### About this exercise
The following data needs to be repeated exactly, with all images excluded.

### Supplied material
════════════════

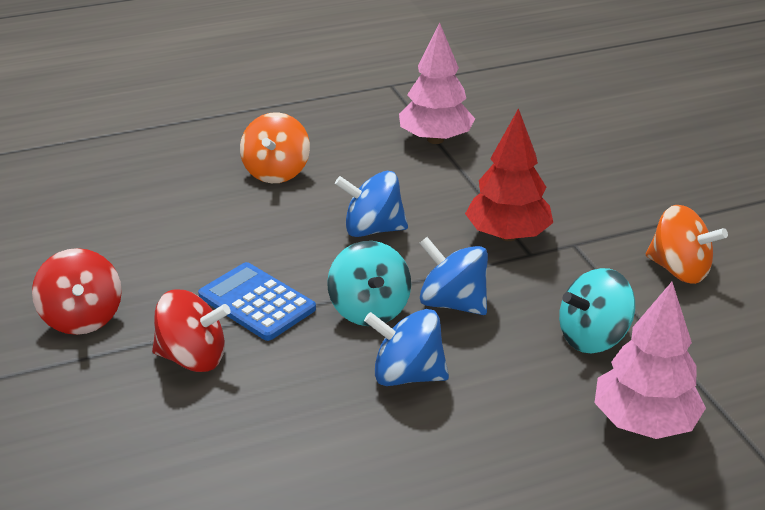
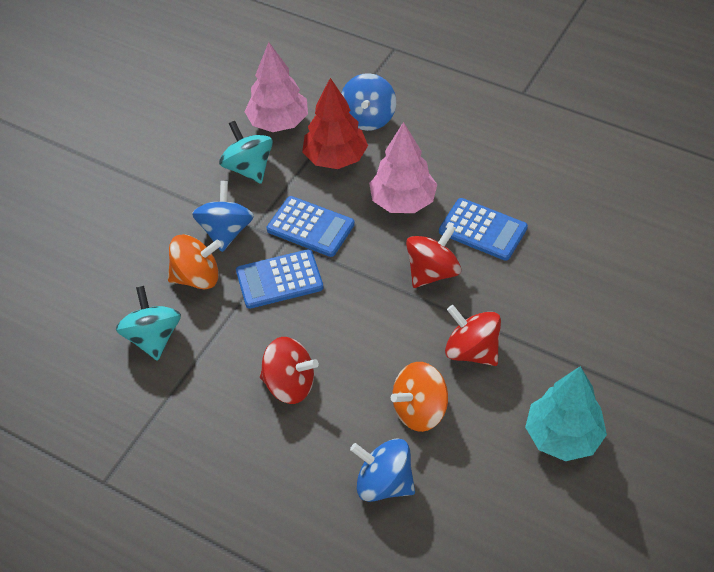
blue calculator: 1 -> 3
red spinning top: 2 -> 3
turquoise tree: 0 -> 1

════════════════

### Output of the exercise
blue calculator: 1 -> 3
red spinning top: 2 -> 3
turquoise tree: 0 -> 1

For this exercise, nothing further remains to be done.